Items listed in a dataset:

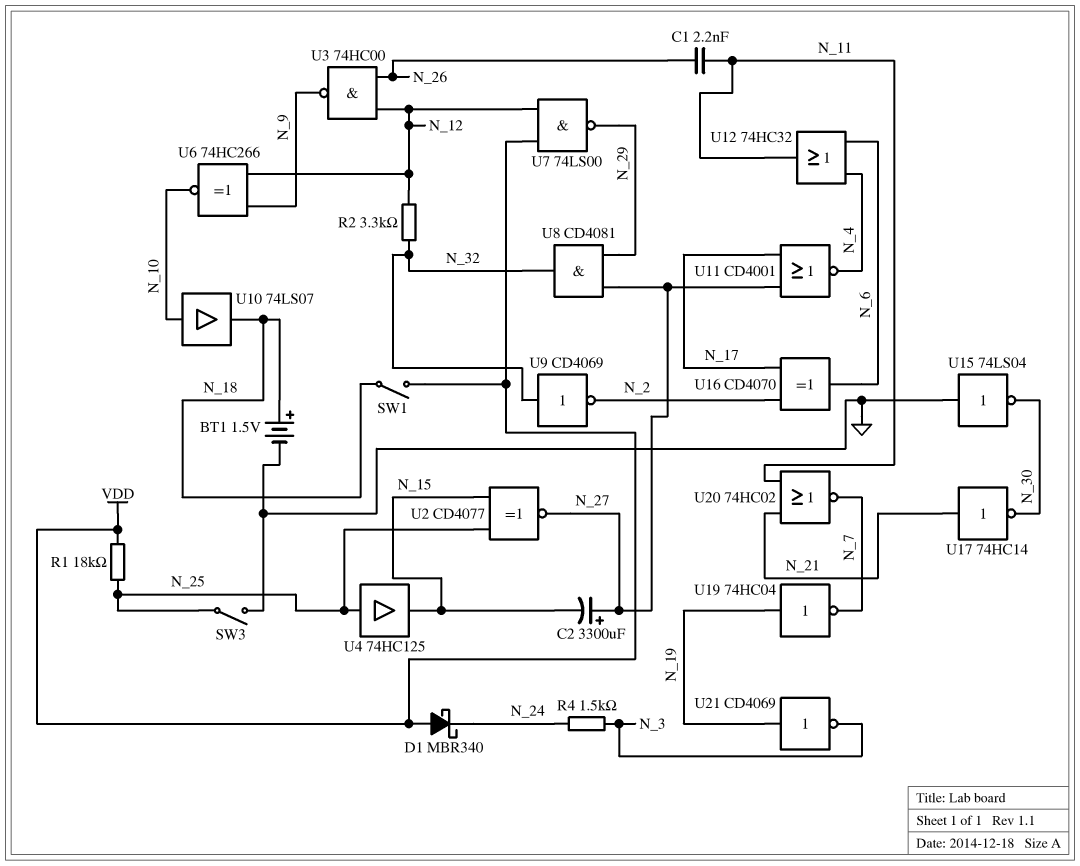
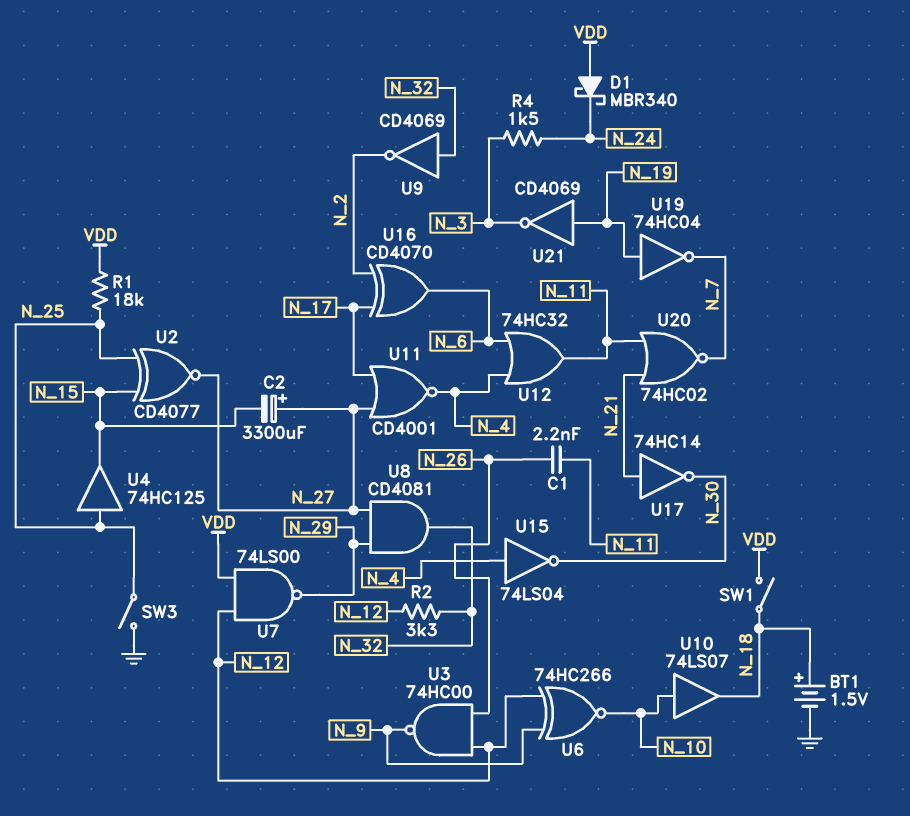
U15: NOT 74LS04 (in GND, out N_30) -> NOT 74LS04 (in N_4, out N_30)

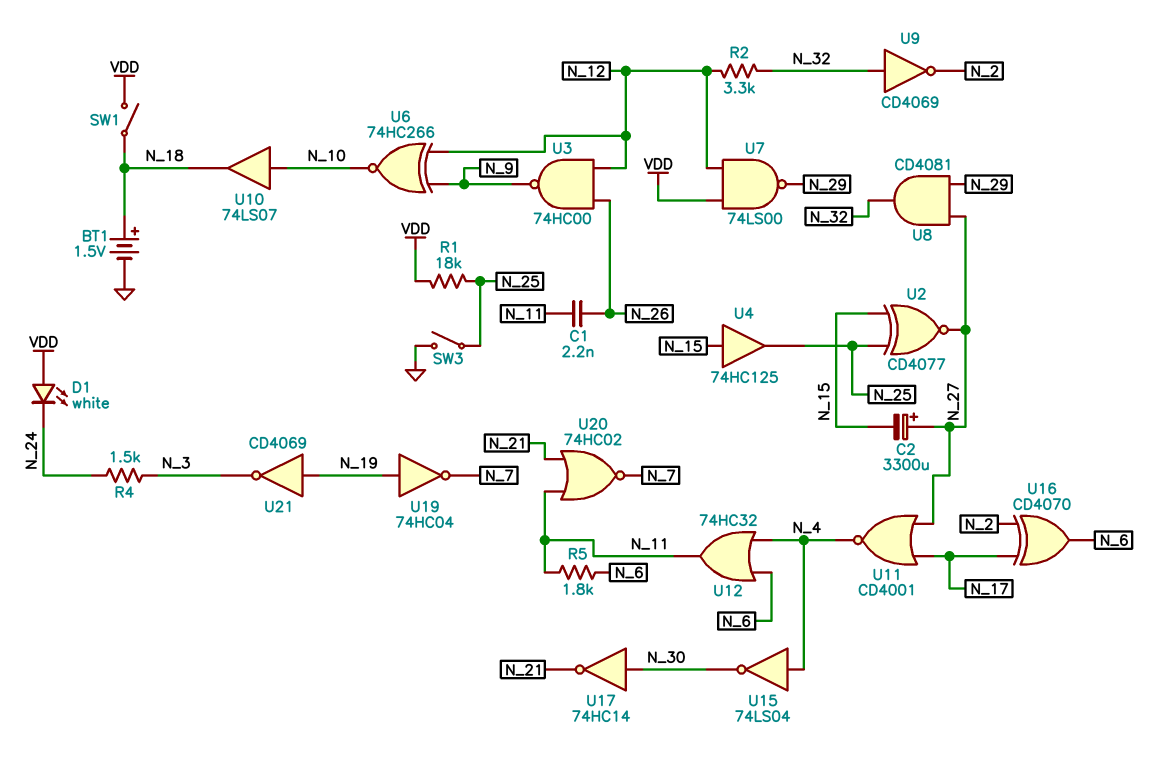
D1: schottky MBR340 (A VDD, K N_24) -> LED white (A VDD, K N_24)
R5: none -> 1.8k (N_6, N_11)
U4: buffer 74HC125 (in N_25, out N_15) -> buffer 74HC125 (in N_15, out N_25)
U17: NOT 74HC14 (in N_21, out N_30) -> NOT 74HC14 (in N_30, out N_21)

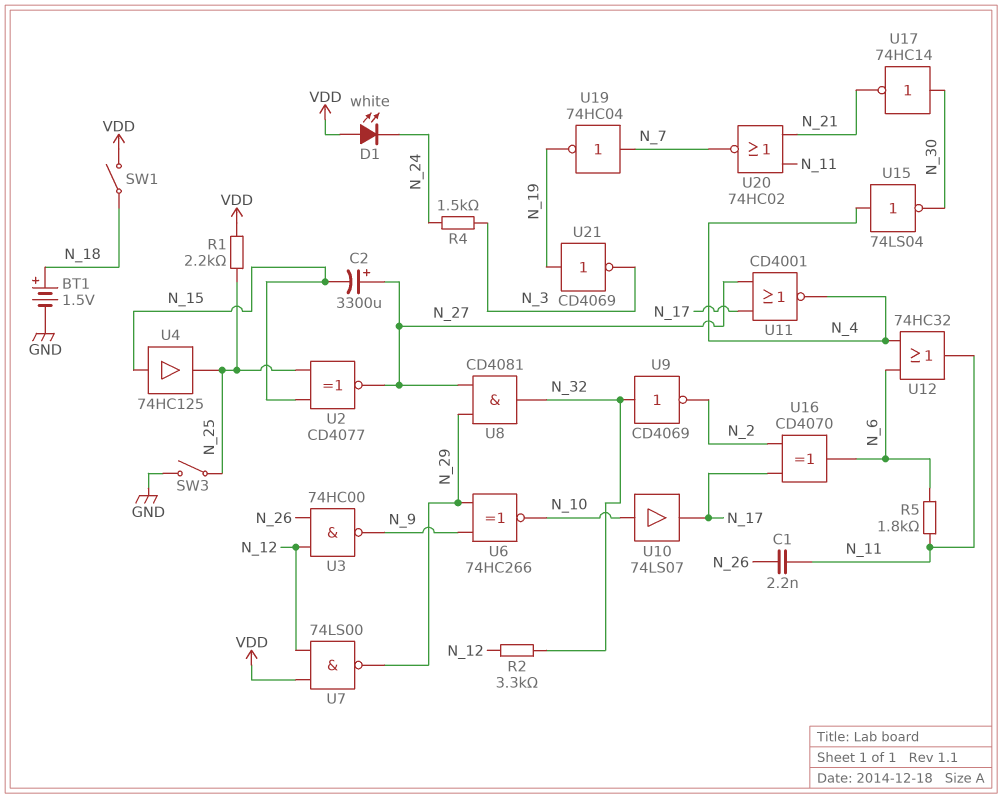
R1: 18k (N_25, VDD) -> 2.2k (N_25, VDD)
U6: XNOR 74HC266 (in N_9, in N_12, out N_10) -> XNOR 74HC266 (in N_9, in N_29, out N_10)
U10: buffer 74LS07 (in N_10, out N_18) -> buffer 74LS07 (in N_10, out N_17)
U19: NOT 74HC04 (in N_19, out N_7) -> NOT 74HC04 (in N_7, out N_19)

→ **What the exercise asks**
Please report all lines in the entries where "buffer" appears.

→ **Written response**
U4: buffer 74HC125 (in N_25, out N_15) -> buffer 74HC125 (in N_15, out N_25)
U10: buffer 74LS07 (in N_10, out N_18) -> buffer 74LS07 (in N_10, out N_17)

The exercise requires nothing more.